● WHAT THE TASK REQUIRES: Return, without pictures, the lines from the start of the data through the one that contains "C1: none -> 33uF (GND, N_13)".

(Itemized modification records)
++++++

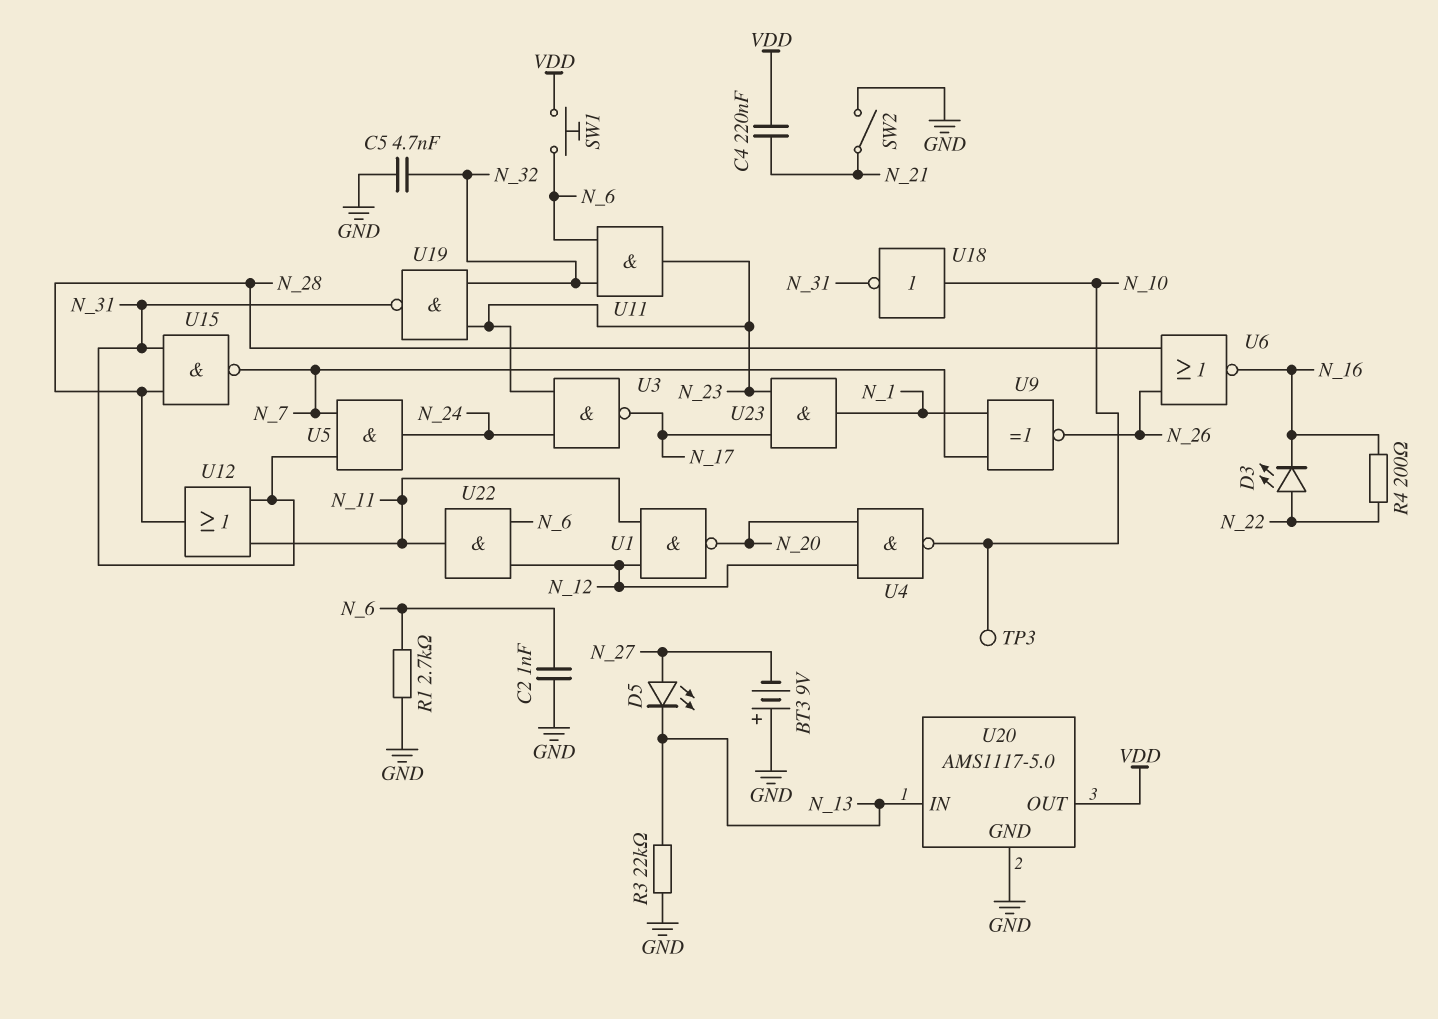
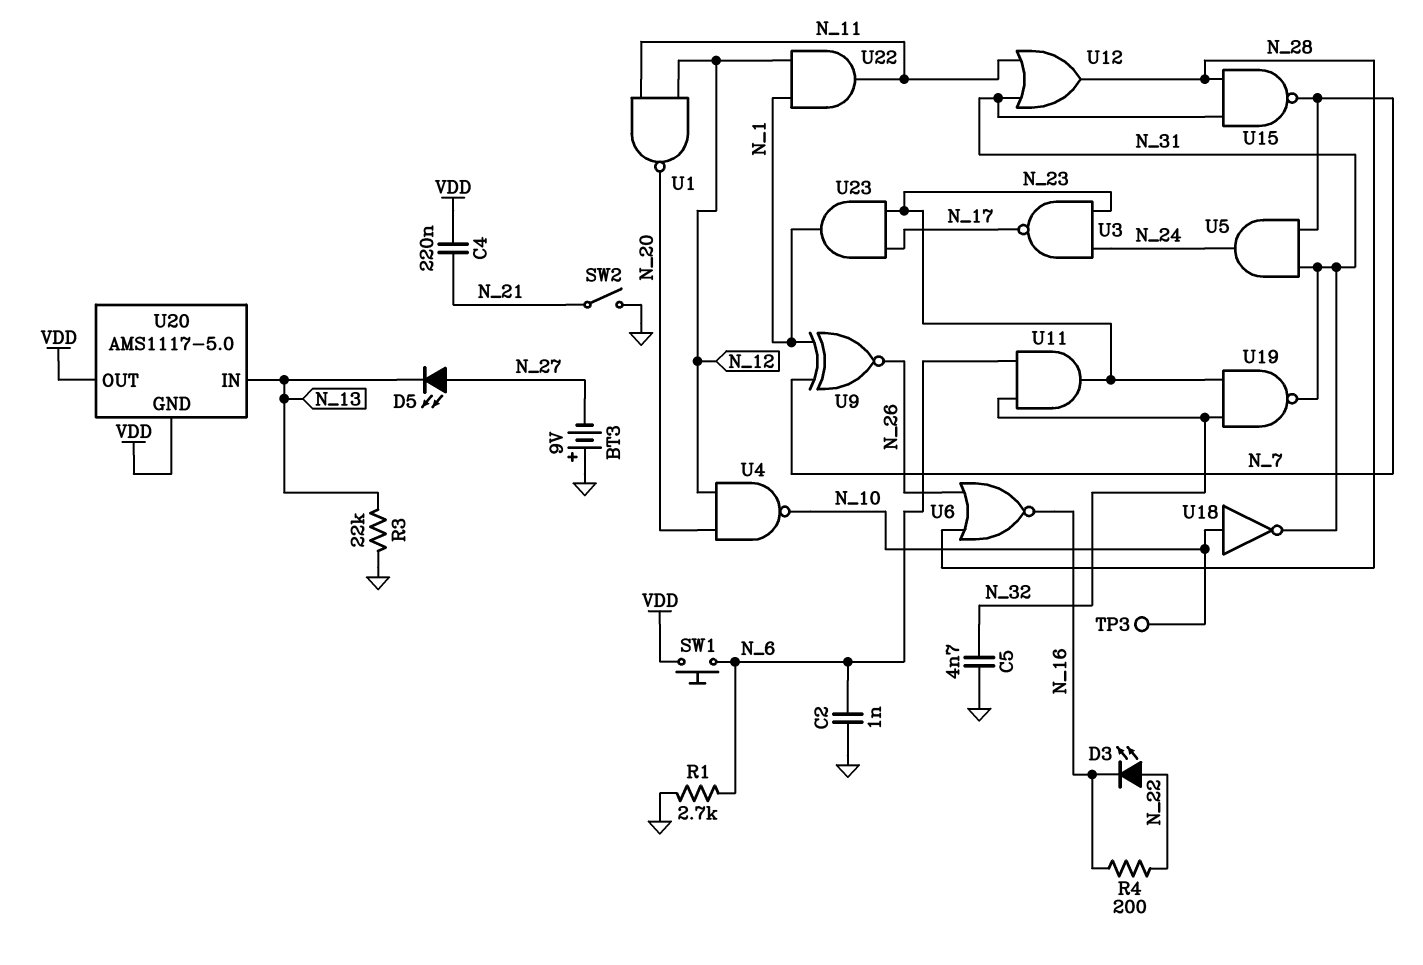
U20 pin GND: GND -> VDD
U22: AND (in N_6, in N_12, out N_11) -> AND (in N_1, in N_12, out N_11)

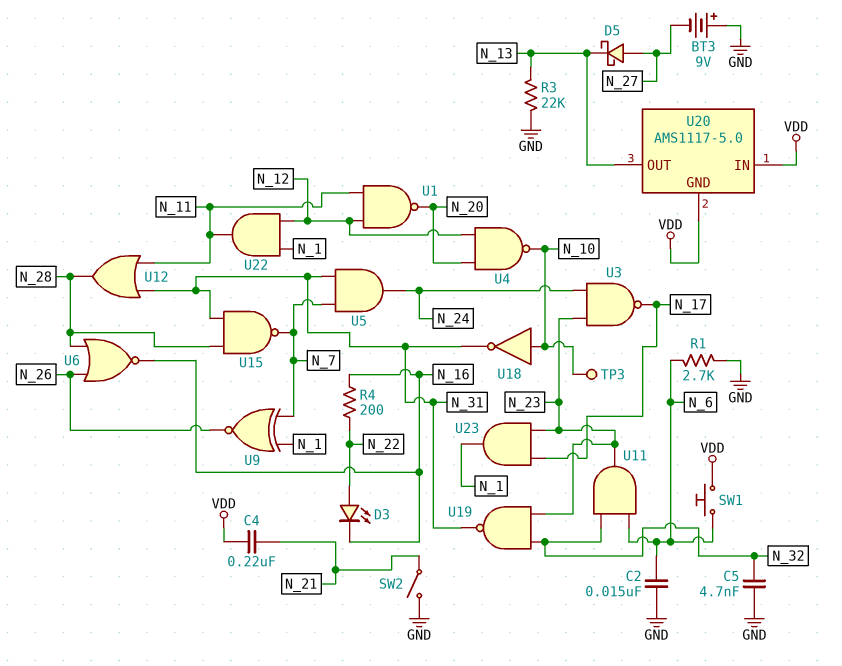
C2: 1nF (GND, N_6) -> 15nF (GND, N_6)
D5: LED (A N_27, K N_13) -> schottky (A N_27, K N_13)
U20 pin IN: N_13 -> VDD
U20 pin OUT: VDD -> N_13

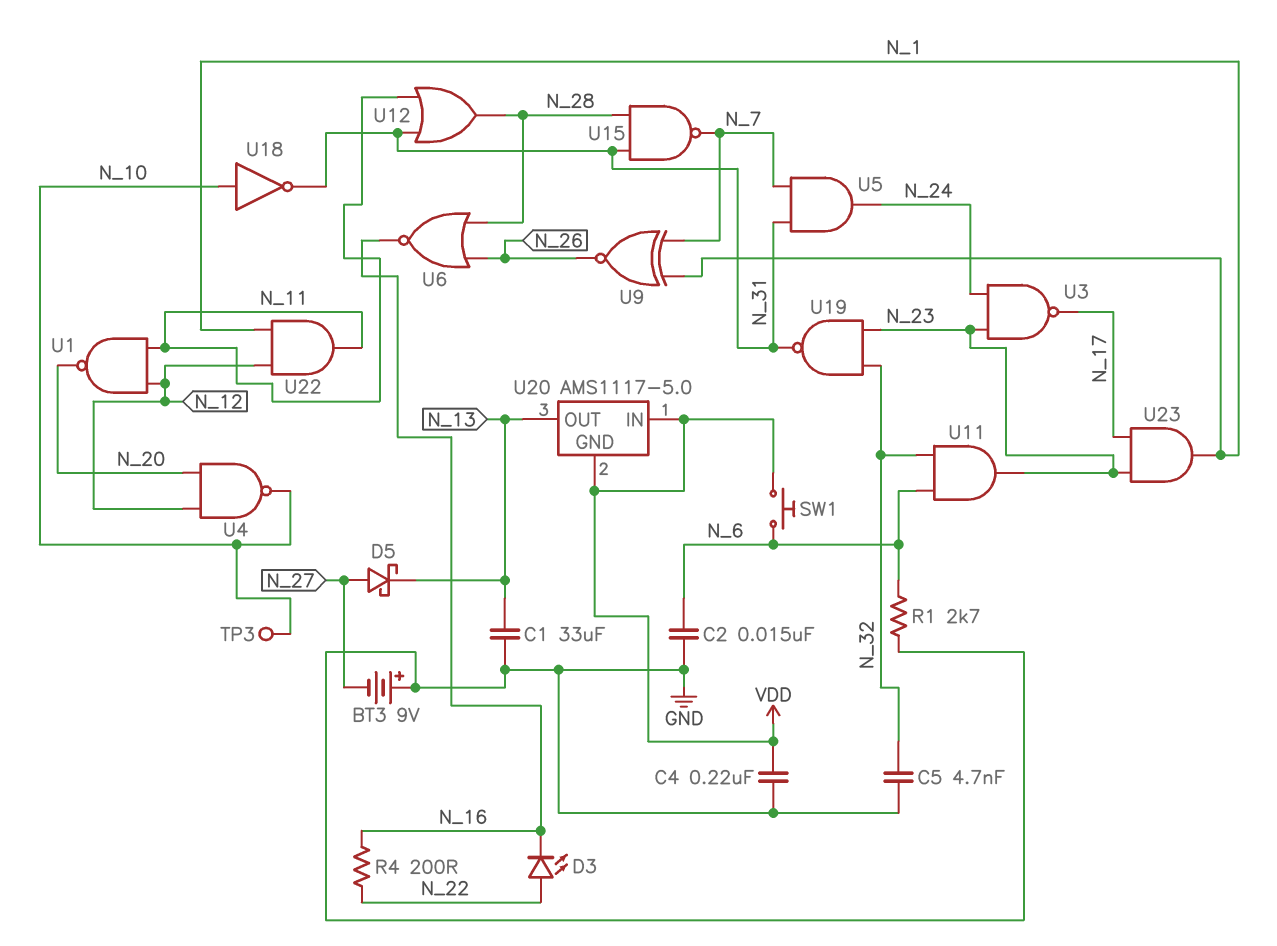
C1: none -> 33uF (GND, N_13)
C4: 220nF (N_21, VDD) -> 220nF (GND, VDD)
R3: 22k (GND, N_13) -> none
SW2: switch (GND, N_21) -> none

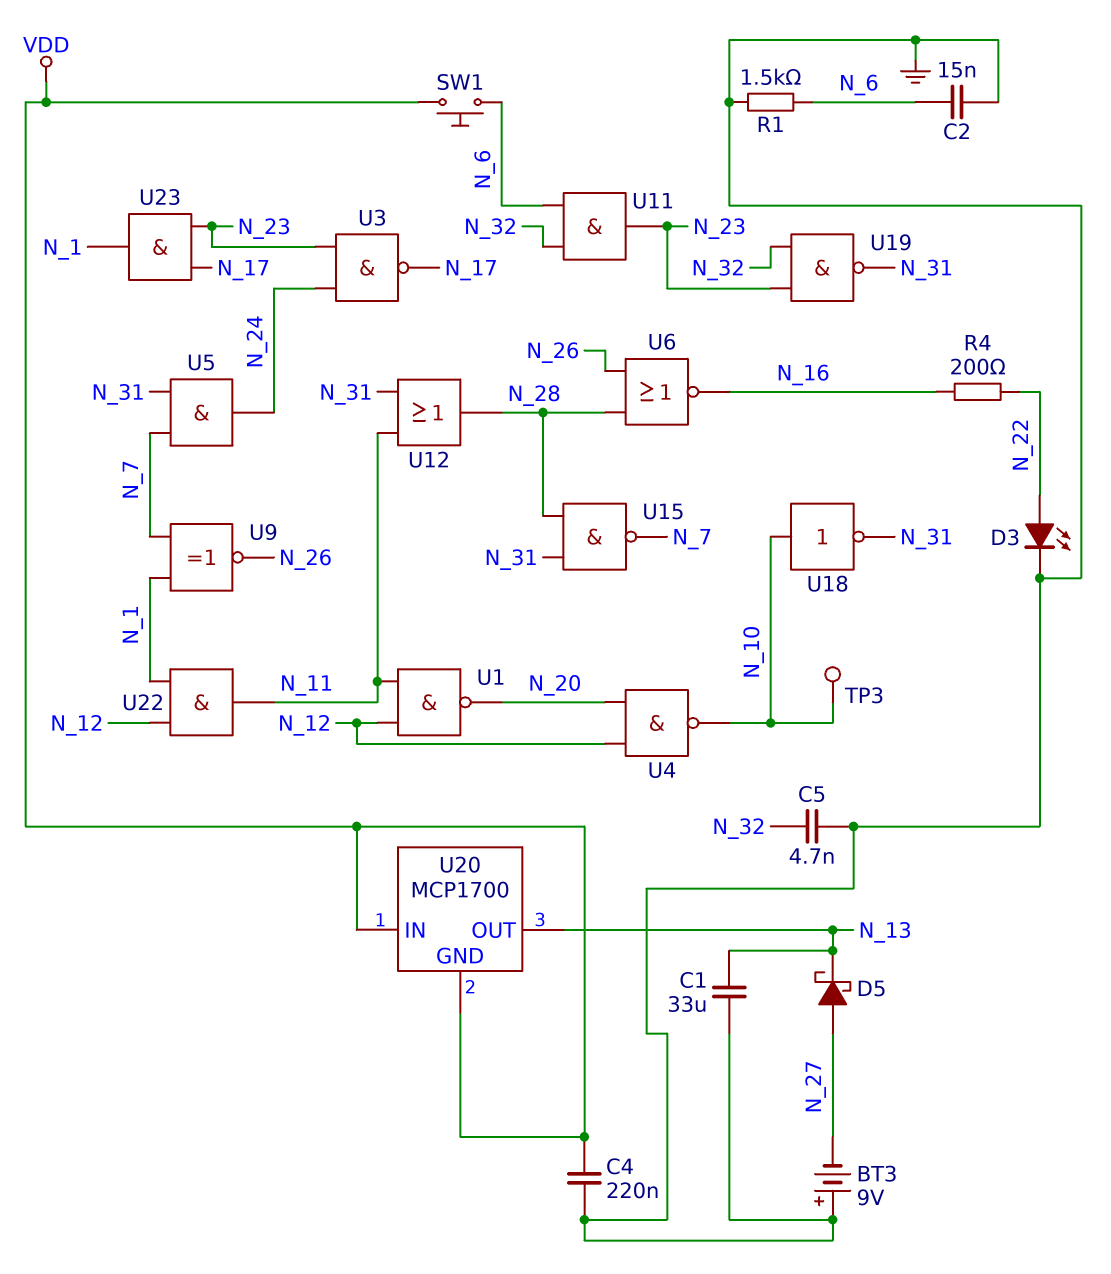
D3: LED (A N_22, K N_16) -> LED (A N_22, K GND)
R1: 2.7k (GND, N_6) -> 1.5k (GND, N_6)
U20: AMS1117-5.0 -> MCP1700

++++++

● REPLY TO THE EXERCISE:
U20 pin GND: GND -> VDD
U22: AND (in N_6, in N_12, out N_11) -> AND (in N_1, in N_12, out N_11)

C2: 1nF (GND, N_6) -> 15nF (GND, N_6)
D5: LED (A N_27, K N_13) -> schottky (A N_27, K N_13)
U20 pin IN: N_13 -> VDD
U20 pin OUT: VDD -> N_13

C1: none -> 33uF (GND, N_13)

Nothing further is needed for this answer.